Task input:
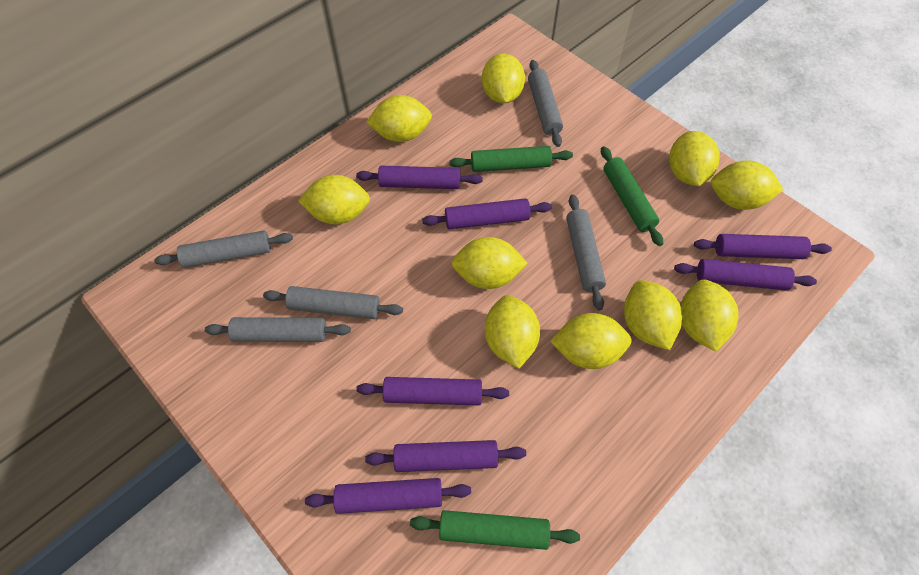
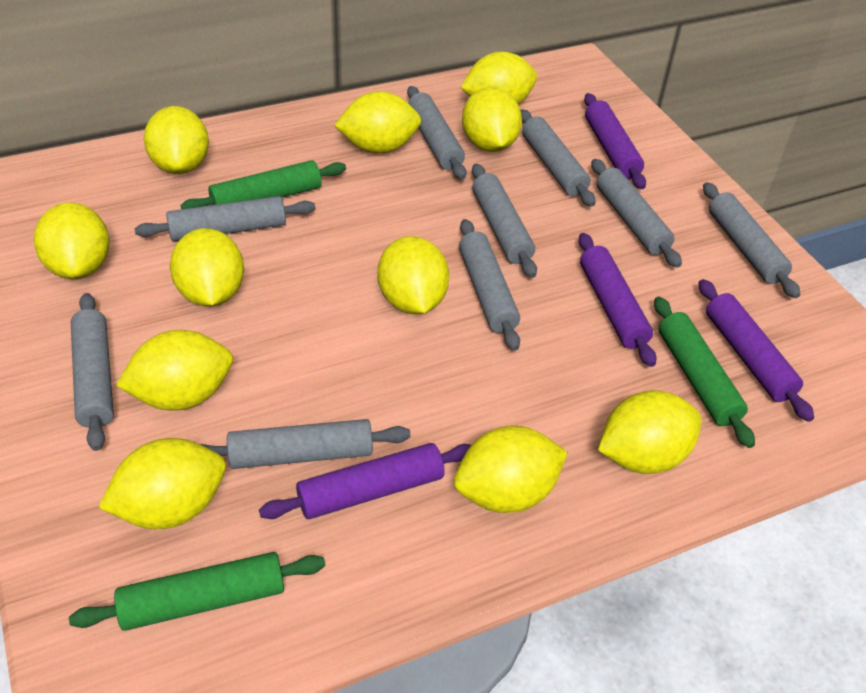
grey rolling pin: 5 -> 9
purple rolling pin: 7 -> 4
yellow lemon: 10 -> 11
...
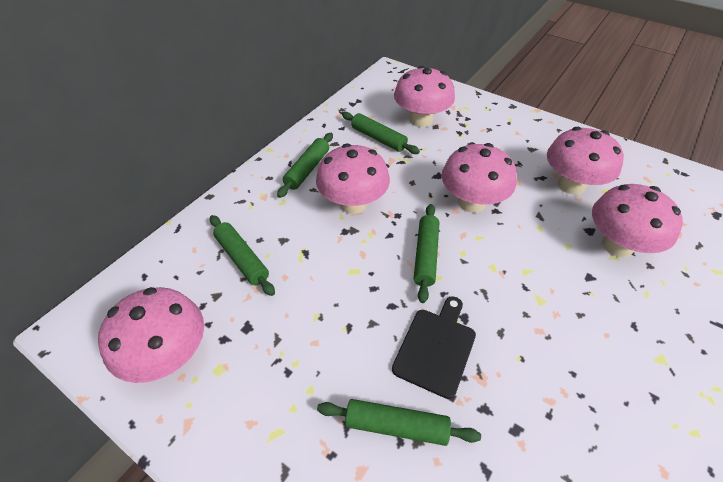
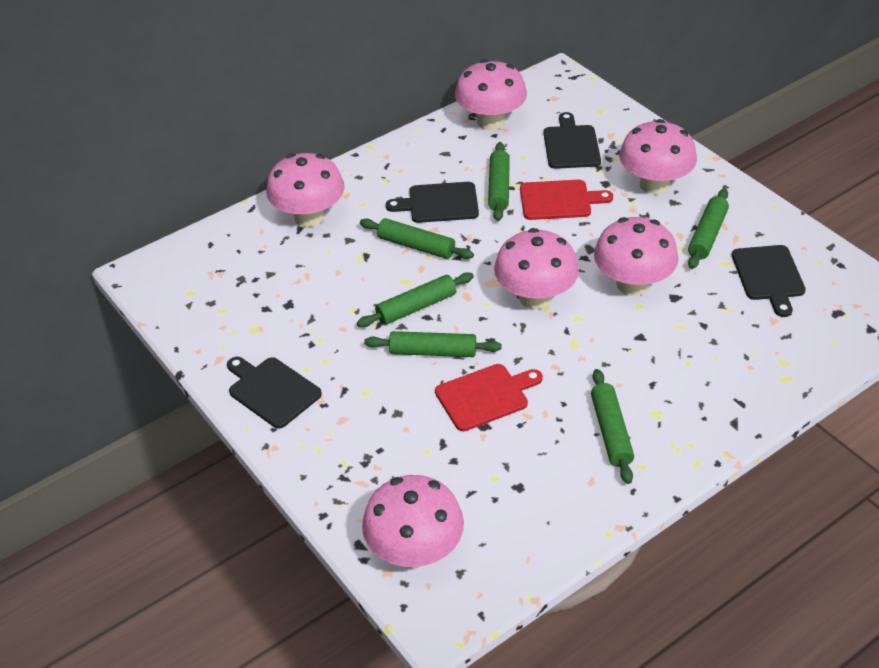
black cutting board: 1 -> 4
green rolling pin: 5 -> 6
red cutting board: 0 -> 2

What you should do: From the data above, output exactly the lines between the one containing "grey rolling pin: 5 -> 9" and the one containing "yellow lemon: 10 -> 11", counting both of them.

Output for this exercise:
grey rolling pin: 5 -> 9
purple rolling pin: 7 -> 4
yellow lemon: 10 -> 11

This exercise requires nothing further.